### Task directions
The following data has a line with "orange slope G4:H5" and a line with "none -> green tile E2:E5 level 1". Write out exactly those lines and all the lines between them.

### Stored data
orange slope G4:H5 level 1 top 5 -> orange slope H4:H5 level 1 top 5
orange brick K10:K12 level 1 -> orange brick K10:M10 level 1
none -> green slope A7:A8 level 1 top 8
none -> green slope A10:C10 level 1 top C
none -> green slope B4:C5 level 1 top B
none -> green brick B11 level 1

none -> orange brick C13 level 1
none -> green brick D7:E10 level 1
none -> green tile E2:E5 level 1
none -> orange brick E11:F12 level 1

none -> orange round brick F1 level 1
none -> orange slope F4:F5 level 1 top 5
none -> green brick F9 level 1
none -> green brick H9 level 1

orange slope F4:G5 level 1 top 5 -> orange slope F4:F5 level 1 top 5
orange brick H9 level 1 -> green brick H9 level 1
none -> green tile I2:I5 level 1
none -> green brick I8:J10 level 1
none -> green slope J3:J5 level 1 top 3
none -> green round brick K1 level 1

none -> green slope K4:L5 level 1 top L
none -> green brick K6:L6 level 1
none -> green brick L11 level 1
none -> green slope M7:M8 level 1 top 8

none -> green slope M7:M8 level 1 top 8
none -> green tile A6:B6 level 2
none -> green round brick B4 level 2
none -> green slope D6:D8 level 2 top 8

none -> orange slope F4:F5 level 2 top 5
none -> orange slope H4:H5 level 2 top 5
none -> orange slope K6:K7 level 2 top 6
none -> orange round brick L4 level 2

==

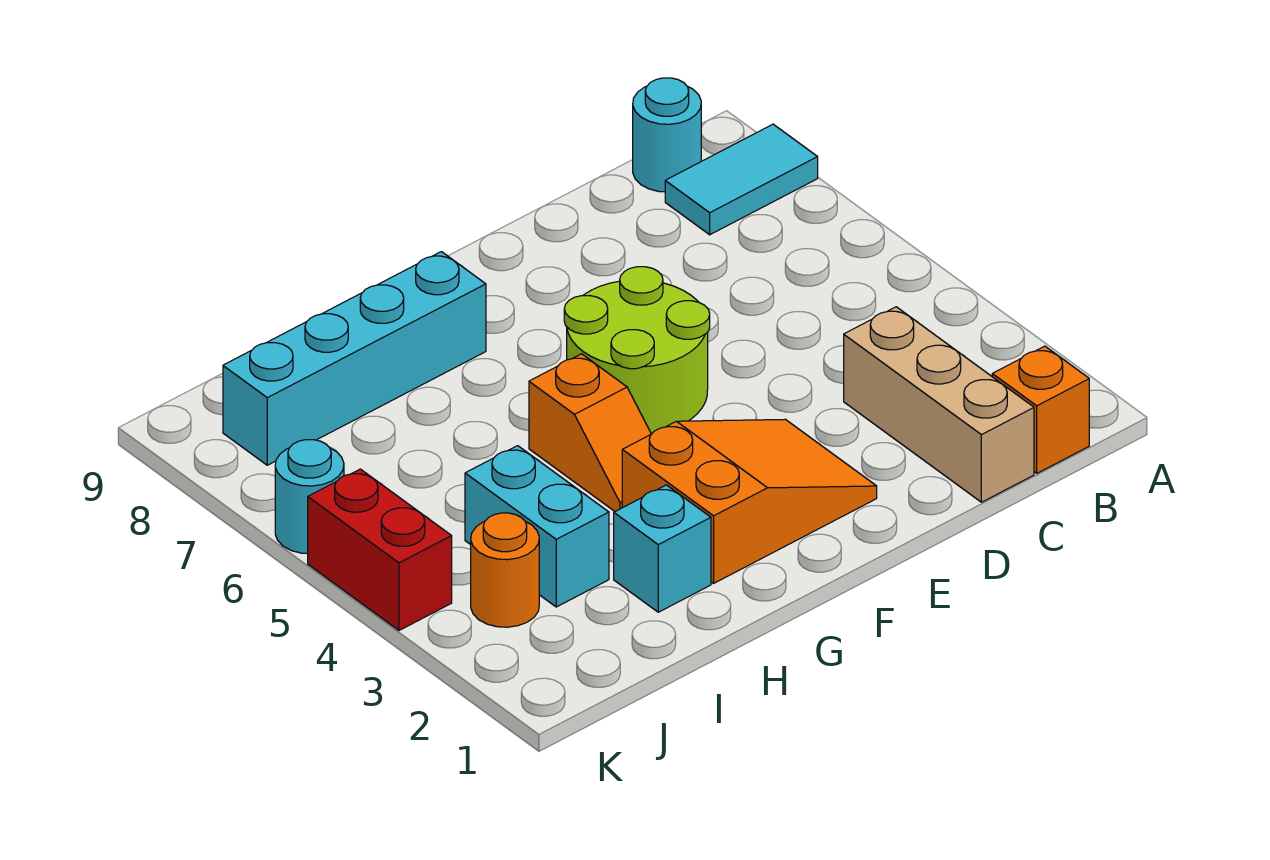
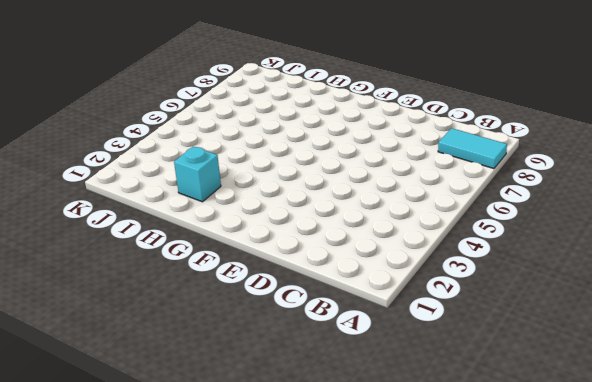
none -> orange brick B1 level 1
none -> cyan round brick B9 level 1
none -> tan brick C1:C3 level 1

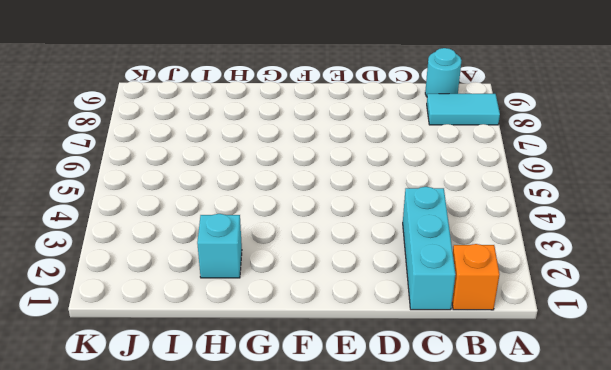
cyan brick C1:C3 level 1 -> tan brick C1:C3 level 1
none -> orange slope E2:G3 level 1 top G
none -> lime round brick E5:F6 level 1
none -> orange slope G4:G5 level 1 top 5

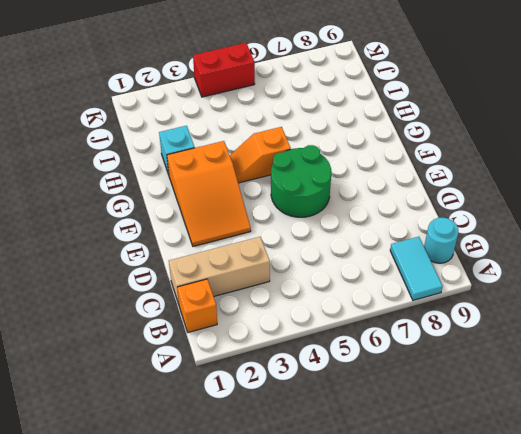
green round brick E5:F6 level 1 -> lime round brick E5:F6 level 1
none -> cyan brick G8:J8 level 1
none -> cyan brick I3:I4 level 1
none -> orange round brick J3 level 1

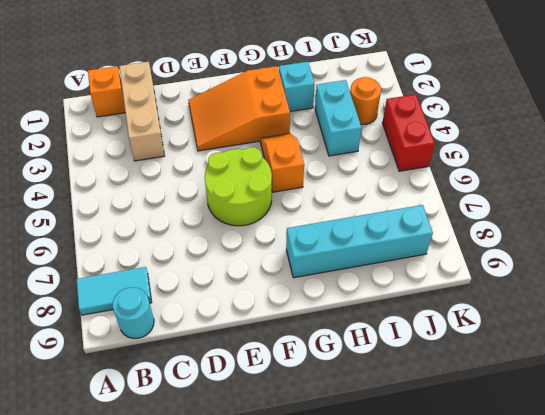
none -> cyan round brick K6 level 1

---

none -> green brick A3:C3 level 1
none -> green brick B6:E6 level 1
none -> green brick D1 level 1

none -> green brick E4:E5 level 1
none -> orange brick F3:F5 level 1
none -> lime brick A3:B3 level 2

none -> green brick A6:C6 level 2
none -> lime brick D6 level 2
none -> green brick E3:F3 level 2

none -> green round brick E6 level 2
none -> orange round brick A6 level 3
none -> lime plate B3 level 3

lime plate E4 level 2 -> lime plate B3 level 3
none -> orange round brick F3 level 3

### Solution for this exercise
orange slope G4:H5 level 1 top 5 -> orange slope H4:H5 level 1 top 5
orange brick K10:K12 level 1 -> orange brick K10:M10 level 1
none -> green slope A7:A8 level 1 top 8
none -> green slope A10:C10 level 1 top C
none -> green slope B4:C5 level 1 top B
none -> green brick B11 level 1

none -> orange brick C13 level 1
none -> green brick D7:E10 level 1
none -> green tile E2:E5 level 1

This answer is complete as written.